Exercise goal
Two lines below mark the span: the one containing "turquoise mug: 7 -> 3" and the one containing "green button: 7 -> 5". Set down both, plus every line between, exactly as they stand, and nothing else.

Material for the task
┌──

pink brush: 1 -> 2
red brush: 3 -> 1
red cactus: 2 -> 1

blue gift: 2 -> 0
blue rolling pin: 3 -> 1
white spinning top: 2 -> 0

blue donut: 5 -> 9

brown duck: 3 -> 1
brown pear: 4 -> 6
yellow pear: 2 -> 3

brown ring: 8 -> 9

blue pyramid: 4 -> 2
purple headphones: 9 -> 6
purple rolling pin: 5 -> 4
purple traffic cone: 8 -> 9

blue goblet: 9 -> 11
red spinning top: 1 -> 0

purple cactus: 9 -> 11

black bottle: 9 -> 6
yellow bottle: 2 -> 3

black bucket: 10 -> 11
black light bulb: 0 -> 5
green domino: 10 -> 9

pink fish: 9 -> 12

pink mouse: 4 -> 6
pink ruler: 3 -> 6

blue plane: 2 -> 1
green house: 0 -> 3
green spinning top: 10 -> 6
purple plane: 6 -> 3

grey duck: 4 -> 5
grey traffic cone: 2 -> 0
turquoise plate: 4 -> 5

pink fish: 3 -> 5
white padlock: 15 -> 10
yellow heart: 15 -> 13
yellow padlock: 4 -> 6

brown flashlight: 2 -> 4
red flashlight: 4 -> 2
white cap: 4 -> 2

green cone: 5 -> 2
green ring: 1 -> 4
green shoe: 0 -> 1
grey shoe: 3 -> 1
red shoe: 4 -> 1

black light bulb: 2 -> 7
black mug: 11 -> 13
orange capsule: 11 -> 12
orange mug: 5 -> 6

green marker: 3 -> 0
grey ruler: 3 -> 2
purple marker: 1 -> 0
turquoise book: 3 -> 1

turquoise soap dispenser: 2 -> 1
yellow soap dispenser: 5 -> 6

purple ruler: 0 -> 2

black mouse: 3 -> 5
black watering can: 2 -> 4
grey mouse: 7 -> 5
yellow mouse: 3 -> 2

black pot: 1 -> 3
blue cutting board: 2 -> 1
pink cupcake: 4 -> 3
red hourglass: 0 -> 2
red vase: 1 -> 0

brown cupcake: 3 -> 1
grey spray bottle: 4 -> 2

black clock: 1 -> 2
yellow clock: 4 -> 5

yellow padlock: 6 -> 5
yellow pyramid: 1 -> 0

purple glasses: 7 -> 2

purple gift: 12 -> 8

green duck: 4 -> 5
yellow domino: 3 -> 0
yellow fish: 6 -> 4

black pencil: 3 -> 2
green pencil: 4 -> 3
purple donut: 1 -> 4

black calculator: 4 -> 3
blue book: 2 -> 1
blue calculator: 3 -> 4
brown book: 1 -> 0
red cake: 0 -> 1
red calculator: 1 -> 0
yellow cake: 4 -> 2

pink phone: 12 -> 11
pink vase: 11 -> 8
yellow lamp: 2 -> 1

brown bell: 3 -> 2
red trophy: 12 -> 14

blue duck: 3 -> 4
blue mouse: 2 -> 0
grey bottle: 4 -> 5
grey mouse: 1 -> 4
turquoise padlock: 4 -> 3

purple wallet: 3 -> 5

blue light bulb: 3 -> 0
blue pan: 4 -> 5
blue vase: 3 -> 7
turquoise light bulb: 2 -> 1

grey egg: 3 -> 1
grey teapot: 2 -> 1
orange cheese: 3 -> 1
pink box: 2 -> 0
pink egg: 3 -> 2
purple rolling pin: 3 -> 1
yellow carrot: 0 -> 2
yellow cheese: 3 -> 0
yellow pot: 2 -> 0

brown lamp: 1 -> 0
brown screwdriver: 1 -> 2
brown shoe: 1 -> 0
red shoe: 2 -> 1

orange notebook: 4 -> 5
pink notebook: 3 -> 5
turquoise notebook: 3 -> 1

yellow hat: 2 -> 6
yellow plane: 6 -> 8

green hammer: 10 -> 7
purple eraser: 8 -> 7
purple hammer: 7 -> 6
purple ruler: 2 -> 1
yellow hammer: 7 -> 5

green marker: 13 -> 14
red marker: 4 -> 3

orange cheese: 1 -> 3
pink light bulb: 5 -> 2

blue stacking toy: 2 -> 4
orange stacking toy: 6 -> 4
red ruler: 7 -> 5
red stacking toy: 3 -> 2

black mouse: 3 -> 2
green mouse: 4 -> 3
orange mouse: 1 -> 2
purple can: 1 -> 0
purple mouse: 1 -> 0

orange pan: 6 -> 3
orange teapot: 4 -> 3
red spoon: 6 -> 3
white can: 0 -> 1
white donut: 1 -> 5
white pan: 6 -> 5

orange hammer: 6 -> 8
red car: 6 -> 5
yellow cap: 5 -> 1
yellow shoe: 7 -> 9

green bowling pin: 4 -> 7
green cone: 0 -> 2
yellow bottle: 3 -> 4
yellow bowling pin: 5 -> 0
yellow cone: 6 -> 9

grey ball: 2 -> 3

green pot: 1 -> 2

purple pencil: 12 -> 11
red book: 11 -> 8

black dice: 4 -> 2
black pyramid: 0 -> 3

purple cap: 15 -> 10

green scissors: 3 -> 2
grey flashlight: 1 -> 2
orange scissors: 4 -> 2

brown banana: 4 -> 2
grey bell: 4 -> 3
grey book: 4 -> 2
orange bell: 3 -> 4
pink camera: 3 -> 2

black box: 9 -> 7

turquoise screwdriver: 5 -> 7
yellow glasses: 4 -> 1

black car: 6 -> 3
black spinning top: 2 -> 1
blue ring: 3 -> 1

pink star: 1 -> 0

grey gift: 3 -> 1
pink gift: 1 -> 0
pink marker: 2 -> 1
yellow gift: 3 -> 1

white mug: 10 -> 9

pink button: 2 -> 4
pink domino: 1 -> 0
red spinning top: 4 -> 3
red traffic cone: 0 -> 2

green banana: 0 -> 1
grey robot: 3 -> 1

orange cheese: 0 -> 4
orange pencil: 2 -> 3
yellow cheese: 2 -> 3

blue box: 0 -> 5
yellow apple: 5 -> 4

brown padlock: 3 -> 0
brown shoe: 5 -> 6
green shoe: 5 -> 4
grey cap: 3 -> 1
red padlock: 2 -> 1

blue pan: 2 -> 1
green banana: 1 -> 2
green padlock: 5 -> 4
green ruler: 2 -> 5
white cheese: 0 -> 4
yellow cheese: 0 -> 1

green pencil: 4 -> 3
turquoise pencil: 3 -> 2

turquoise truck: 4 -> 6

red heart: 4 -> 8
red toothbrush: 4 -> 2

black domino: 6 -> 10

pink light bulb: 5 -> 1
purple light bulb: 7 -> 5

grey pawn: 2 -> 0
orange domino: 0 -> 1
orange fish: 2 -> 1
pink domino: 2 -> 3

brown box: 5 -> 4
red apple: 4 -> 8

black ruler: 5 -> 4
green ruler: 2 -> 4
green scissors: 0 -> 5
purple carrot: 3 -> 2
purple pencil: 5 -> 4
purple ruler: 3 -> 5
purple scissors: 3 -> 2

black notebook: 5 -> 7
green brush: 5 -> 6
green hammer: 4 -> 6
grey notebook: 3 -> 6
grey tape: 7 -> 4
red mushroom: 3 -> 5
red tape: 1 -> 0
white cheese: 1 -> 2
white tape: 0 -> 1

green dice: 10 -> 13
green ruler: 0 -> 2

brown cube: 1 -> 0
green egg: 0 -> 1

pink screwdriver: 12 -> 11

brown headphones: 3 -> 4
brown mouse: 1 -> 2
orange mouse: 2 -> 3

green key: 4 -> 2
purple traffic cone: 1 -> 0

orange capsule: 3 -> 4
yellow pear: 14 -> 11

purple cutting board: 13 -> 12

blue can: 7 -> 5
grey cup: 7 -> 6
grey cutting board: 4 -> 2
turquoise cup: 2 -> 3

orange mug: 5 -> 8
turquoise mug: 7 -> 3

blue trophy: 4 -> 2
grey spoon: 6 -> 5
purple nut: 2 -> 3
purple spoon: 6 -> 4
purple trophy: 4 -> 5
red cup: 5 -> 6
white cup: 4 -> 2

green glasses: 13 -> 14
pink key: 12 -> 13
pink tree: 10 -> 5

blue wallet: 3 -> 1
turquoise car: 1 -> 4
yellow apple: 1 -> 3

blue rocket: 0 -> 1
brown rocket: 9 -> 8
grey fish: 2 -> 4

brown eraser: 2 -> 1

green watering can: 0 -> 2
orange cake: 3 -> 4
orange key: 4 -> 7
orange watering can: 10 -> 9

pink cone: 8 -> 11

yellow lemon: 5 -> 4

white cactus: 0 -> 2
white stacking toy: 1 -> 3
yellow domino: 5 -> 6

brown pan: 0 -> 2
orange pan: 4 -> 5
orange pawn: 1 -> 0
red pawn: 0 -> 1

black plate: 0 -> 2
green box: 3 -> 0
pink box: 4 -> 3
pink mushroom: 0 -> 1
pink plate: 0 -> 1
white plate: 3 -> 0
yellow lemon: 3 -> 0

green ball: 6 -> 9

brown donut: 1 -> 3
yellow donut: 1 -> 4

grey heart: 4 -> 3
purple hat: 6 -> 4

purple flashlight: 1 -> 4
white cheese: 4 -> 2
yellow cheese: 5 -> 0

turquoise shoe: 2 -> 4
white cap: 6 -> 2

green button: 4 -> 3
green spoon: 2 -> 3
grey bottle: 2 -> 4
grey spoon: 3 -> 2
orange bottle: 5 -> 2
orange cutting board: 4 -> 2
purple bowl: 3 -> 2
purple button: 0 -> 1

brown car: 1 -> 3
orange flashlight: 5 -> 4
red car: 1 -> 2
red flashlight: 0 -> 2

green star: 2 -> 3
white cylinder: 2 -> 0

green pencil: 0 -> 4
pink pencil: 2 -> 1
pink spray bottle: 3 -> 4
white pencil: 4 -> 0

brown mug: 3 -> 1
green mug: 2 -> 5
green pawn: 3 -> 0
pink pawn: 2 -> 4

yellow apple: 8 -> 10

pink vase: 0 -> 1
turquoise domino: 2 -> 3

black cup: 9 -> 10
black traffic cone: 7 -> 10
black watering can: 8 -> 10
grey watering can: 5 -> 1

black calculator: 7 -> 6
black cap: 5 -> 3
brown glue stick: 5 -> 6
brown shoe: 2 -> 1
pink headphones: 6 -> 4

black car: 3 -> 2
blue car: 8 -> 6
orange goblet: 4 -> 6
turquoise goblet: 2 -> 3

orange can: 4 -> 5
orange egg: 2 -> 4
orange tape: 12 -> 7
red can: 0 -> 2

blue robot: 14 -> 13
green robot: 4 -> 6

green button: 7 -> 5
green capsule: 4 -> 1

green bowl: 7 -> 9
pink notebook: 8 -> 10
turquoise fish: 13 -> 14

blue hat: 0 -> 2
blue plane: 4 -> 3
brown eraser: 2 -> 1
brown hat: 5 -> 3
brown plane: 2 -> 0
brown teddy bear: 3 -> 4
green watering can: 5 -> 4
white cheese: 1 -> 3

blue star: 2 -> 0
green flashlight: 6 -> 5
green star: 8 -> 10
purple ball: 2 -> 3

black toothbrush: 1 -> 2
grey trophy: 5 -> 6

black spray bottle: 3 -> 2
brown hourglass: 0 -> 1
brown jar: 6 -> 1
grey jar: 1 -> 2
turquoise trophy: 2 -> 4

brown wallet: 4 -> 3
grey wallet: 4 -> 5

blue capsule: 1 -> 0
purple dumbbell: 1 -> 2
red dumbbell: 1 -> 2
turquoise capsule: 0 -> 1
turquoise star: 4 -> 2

└──

Solution
turquoise mug: 7 -> 3

blue trophy: 4 -> 2
grey spoon: 6 -> 5
purple nut: 2 -> 3
purple spoon: 6 -> 4
purple trophy: 4 -> 5
red cup: 5 -> 6
white cup: 4 -> 2

green glasses: 13 -> 14
pink key: 12 -> 13
pink tree: 10 -> 5

blue wallet: 3 -> 1
turquoise car: 1 -> 4
yellow apple: 1 -> 3

blue rocket: 0 -> 1
brown rocket: 9 -> 8
grey fish: 2 -> 4

brown eraser: 2 -> 1

green watering can: 0 -> 2
orange cake: 3 -> 4
orange key: 4 -> 7
orange watering can: 10 -> 9

pink cone: 8 -> 11

yellow lemon: 5 -> 4

white cactus: 0 -> 2
white stacking toy: 1 -> 3
yellow domino: 5 -> 6

brown pan: 0 -> 2
orange pan: 4 -> 5
orange pawn: 1 -> 0
red pawn: 0 -> 1

black plate: 0 -> 2
green box: 3 -> 0
pink box: 4 -> 3
pink mushroom: 0 -> 1
pink plate: 0 -> 1
white plate: 3 -> 0
yellow lemon: 3 -> 0

green ball: 6 -> 9

brown donut: 1 -> 3
yellow donut: 1 -> 4

grey heart: 4 -> 3
purple hat: 6 -> 4

purple flashlight: 1 -> 4
white cheese: 4 -> 2
yellow cheese: 5 -> 0

turquoise shoe: 2 -> 4
white cap: 6 -> 2

green button: 4 -> 3
green spoon: 2 -> 3
grey bottle: 2 -> 4
grey spoon: 3 -> 2
orange bottle: 5 -> 2
orange cutting board: 4 -> 2
purple bowl: 3 -> 2
purple button: 0 -> 1

brown car: 1 -> 3
orange flashlight: 5 -> 4
red car: 1 -> 2
red flashlight: 0 -> 2

green star: 2 -> 3
white cylinder: 2 -> 0

green pencil: 0 -> 4
pink pencil: 2 -> 1
pink spray bottle: 3 -> 4
white pencil: 4 -> 0

brown mug: 3 -> 1
green mug: 2 -> 5
green pawn: 3 -> 0
pink pawn: 2 -> 4

yellow apple: 8 -> 10

pink vase: 0 -> 1
turquoise domino: 2 -> 3

black cup: 9 -> 10
black traffic cone: 7 -> 10
black watering can: 8 -> 10
grey watering can: 5 -> 1

black calculator: 7 -> 6
black cap: 5 -> 3
brown glue stick: 5 -> 6
brown shoe: 2 -> 1
pink headphones: 6 -> 4

black car: 3 -> 2
blue car: 8 -> 6
orange goblet: 4 -> 6
turquoise goblet: 2 -> 3

orange can: 4 -> 5
orange egg: 2 -> 4
orange tape: 12 -> 7
red can: 0 -> 2

blue robot: 14 -> 13
green robot: 4 -> 6

green button: 7 -> 5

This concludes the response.